(Records Opens)

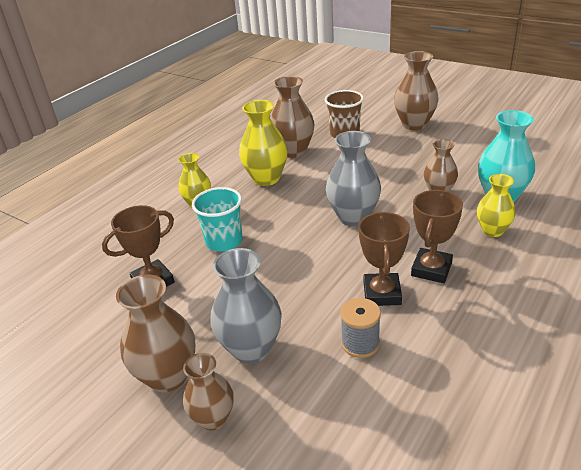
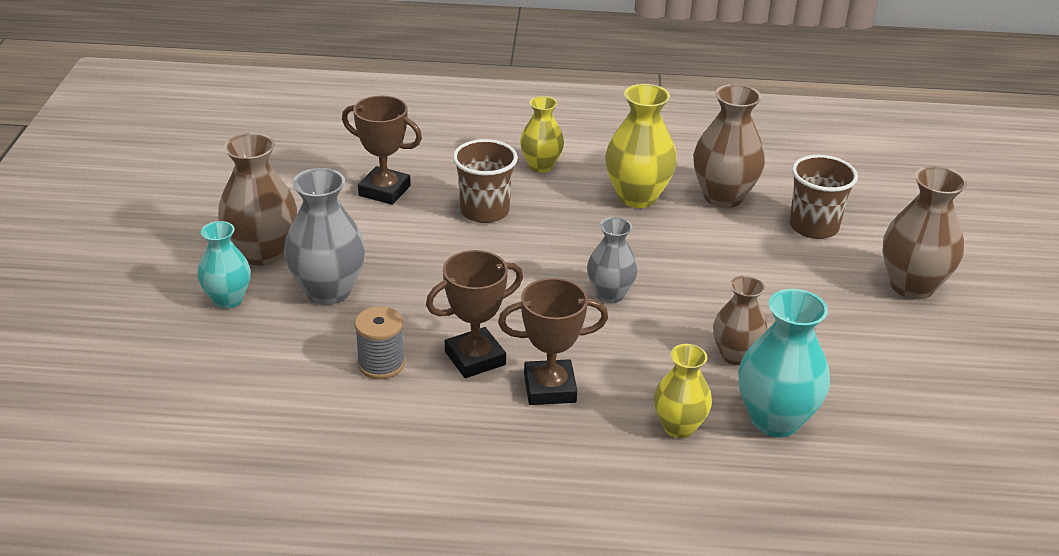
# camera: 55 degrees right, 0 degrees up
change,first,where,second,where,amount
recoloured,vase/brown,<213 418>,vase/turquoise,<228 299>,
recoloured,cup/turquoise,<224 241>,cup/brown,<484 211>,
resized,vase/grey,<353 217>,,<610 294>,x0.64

(Records Closes)

Directions
An exact copy of the entries, without any pictures, is what the answer should be.

Solution below
# camera: 55 degrees right, 0 degrees up
change,first,where,second,where,amount
recoloured,vase/brown,<213 418>,vase/turquoise,<228 299>,
recoloured,cup/turquoise,<224 241>,cup/brown,<484 211>,
resized,vase/grey,<353 217>,,<610 294>,x0.64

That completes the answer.